--- RECORDED INFORMATION ---
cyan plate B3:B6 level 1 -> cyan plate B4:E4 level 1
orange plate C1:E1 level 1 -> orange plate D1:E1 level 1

--

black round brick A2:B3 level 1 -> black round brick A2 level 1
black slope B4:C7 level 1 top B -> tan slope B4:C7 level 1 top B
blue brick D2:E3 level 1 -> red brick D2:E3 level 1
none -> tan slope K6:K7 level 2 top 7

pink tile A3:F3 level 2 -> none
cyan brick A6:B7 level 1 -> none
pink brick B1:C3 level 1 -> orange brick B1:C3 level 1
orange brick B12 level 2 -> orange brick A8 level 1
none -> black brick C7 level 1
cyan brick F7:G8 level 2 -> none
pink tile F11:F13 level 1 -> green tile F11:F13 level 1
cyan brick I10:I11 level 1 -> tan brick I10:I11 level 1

---

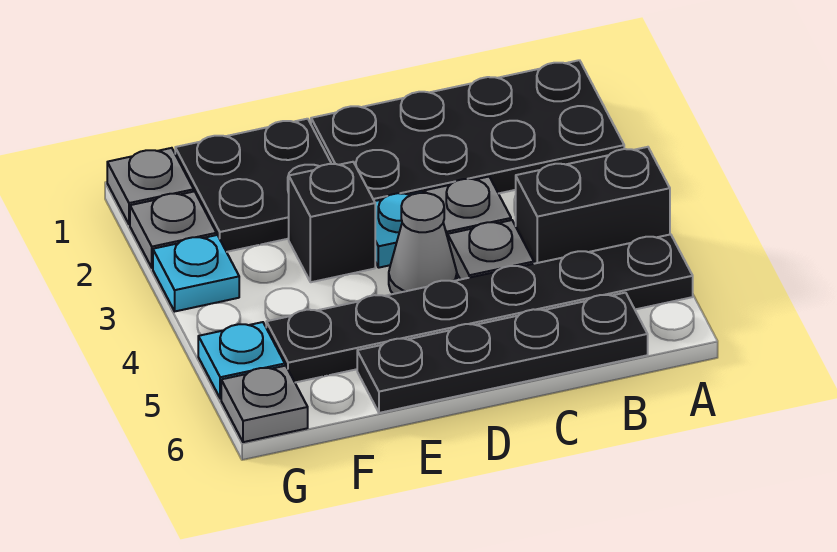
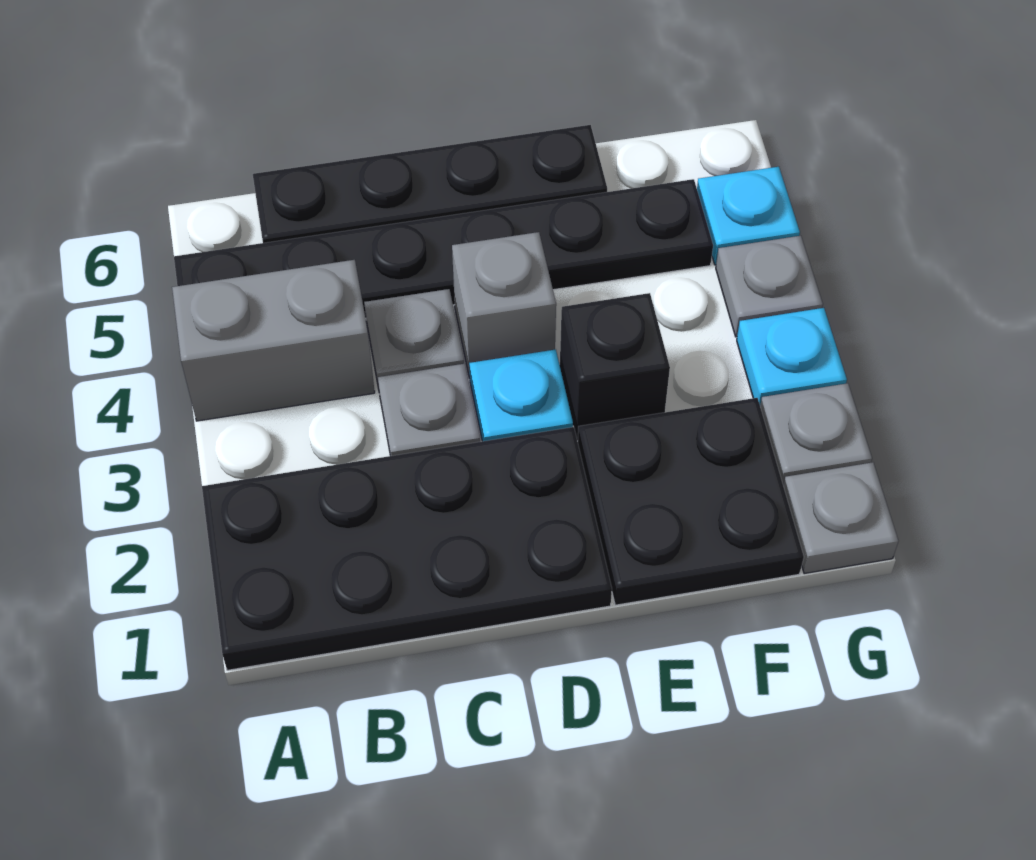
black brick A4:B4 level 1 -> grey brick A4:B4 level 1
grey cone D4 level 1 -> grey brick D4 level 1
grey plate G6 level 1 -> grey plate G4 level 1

--- WHAT THE TASK REQUIRES ---
Go through the material above and output exactly the lines from the one containing "black round brick A2:B3" through the one containing "cyan brick I10:I11".

--- COMPLETED EXERCISE ---
black round brick A2:B3 level 1 -> black round brick A2 level 1
black slope B4:C7 level 1 top B -> tan slope B4:C7 level 1 top B
blue brick D2:E3 level 1 -> red brick D2:E3 level 1
none -> tan slope K6:K7 level 2 top 7

pink tile A3:F3 level 2 -> none
cyan brick A6:B7 level 1 -> none
pink brick B1:C3 level 1 -> orange brick B1:C3 level 1
orange brick B12 level 2 -> orange brick A8 level 1
none -> black brick C7 level 1
cyan brick F7:G8 level 2 -> none
pink tile F11:F13 level 1 -> green tile F11:F13 level 1
cyan brick I10:I11 level 1 -> tan brick I10:I11 level 1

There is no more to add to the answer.